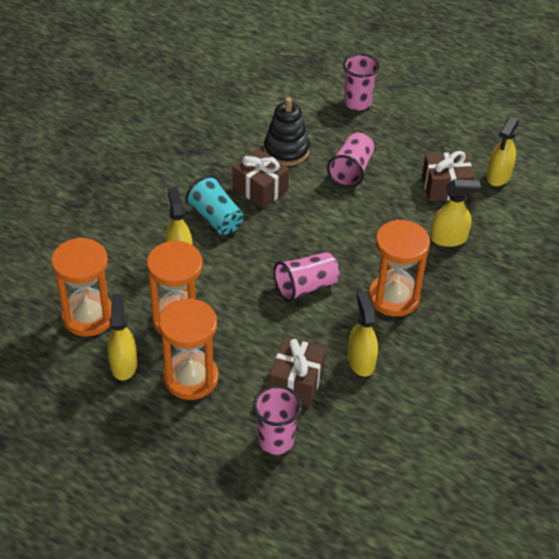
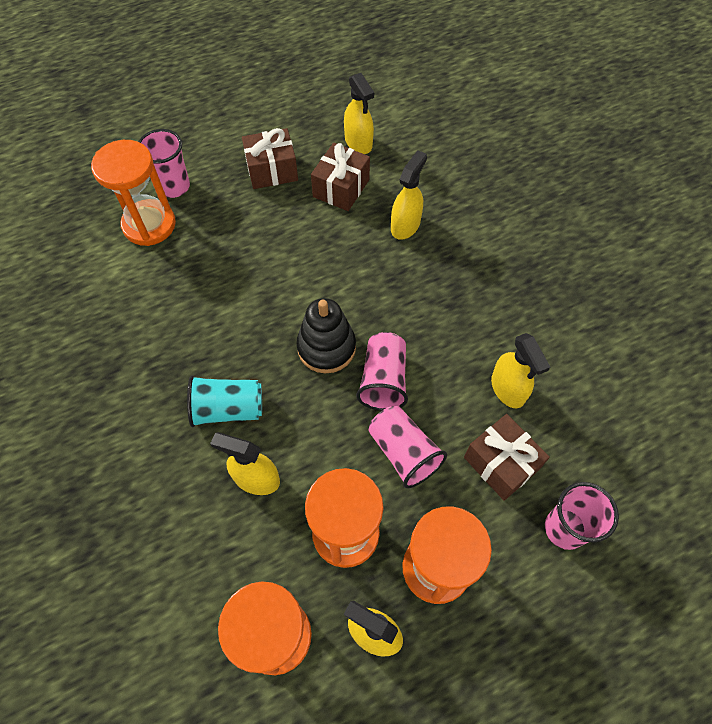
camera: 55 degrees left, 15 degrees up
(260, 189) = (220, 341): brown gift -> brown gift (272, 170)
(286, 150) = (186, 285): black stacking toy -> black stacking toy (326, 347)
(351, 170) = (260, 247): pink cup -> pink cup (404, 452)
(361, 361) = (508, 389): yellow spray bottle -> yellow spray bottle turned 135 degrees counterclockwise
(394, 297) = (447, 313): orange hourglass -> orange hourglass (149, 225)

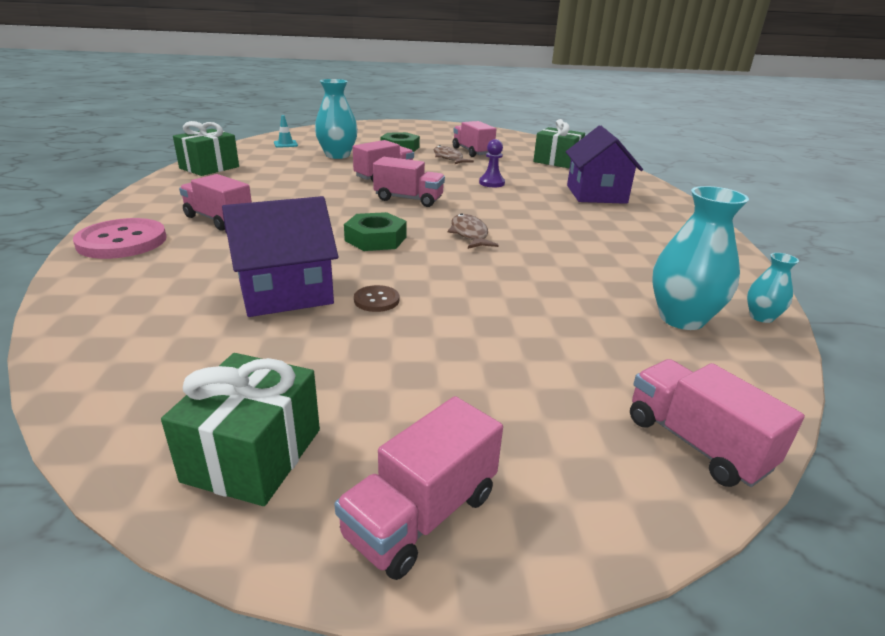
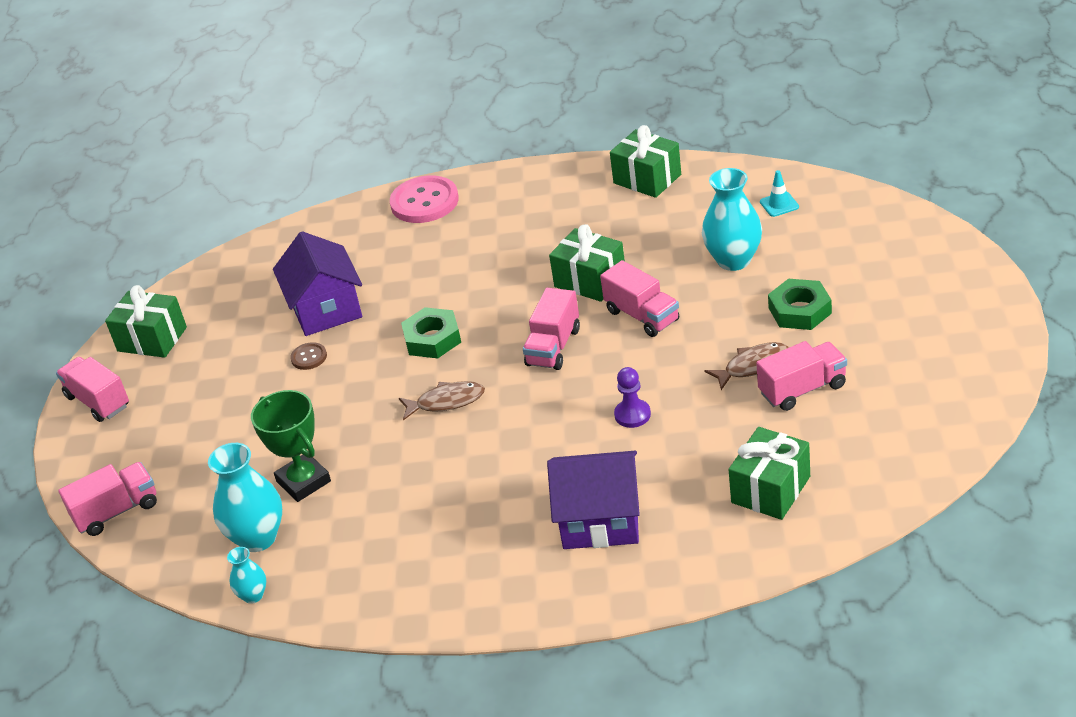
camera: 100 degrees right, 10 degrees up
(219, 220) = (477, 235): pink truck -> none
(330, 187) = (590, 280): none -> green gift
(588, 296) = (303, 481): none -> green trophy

__Exercise prompt__.
Check each line of the material for the word "pink". Copy the ones that have it.

__The completed task__.
(351, 170) = (260, 247): pink cup -> pink cup (404, 452)
(219, 220) = (477, 235): pink truck -> none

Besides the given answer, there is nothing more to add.